··· SUPPLIED ENTRIES ···

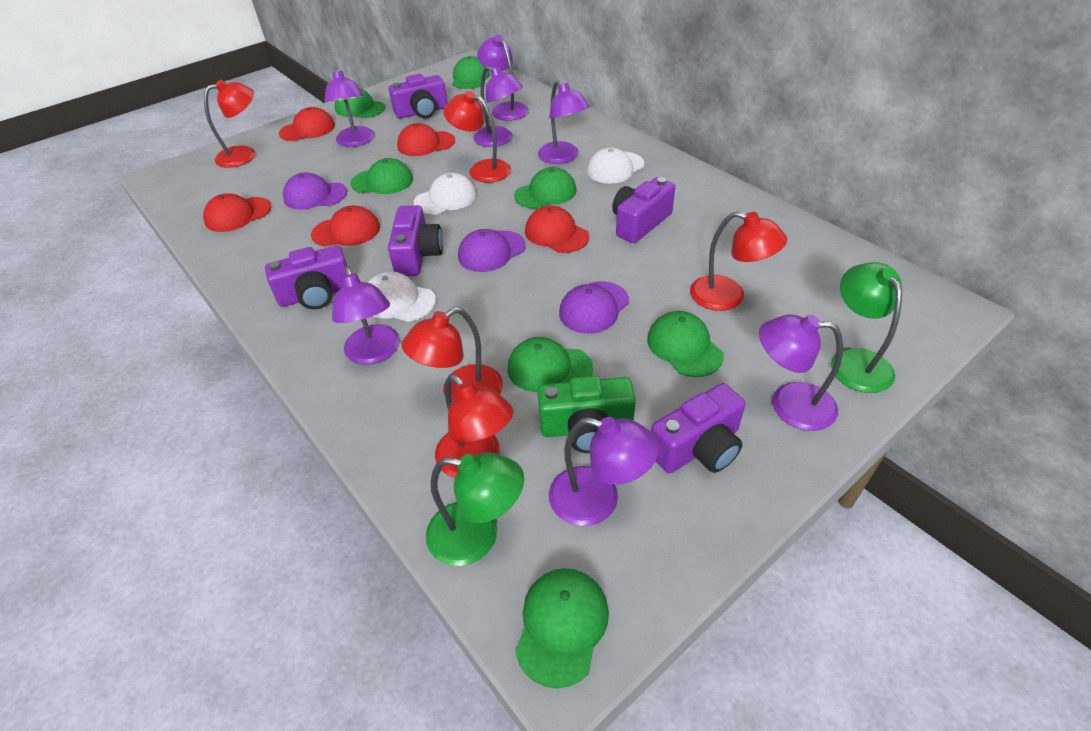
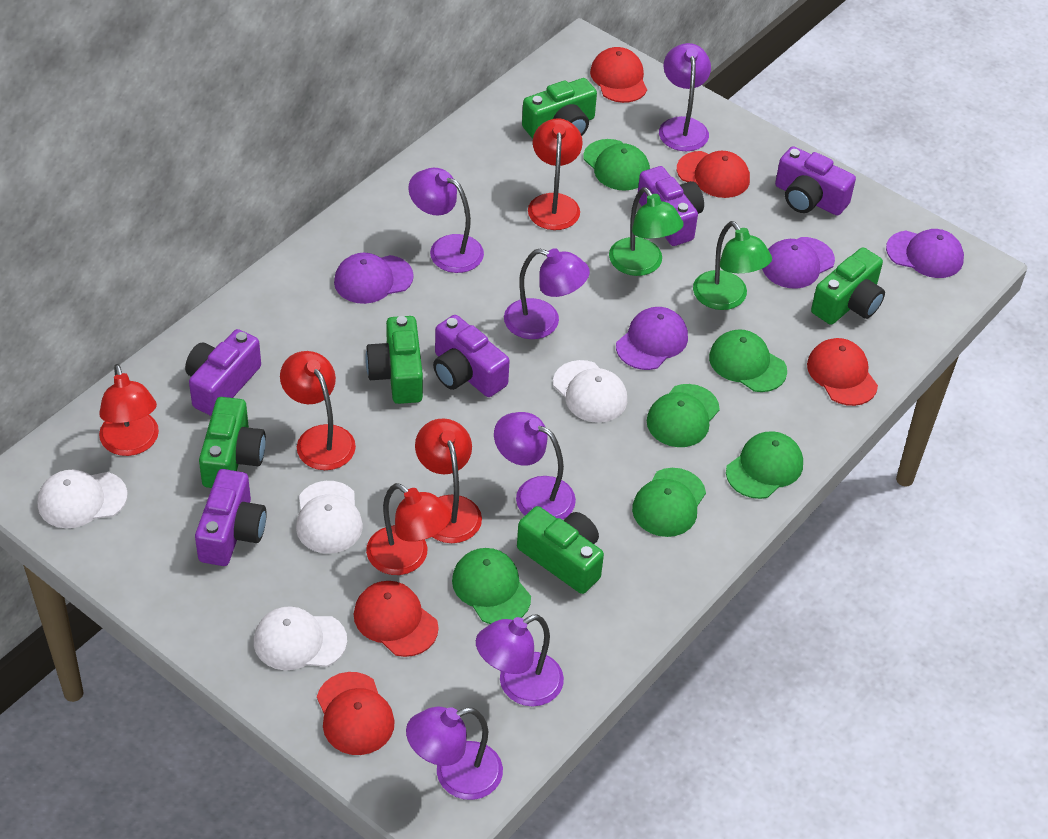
green camera: 1 -> 5
green cap: 7 -> 6
purple cap: 3 -> 4
purple lamp: 7 -> 6
white cap: 3 -> 4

···

§ **WHAT YOU WILL DO**:
Beginning with the line in which "green cap: 7 -> 6" appears, set down each line through the last one in the listing, unchanged and with no extras.

§ **FINAL ANSWER**:
green cap: 7 -> 6
purple cap: 3 -> 4
purple lamp: 7 -> 6
white cap: 3 -> 4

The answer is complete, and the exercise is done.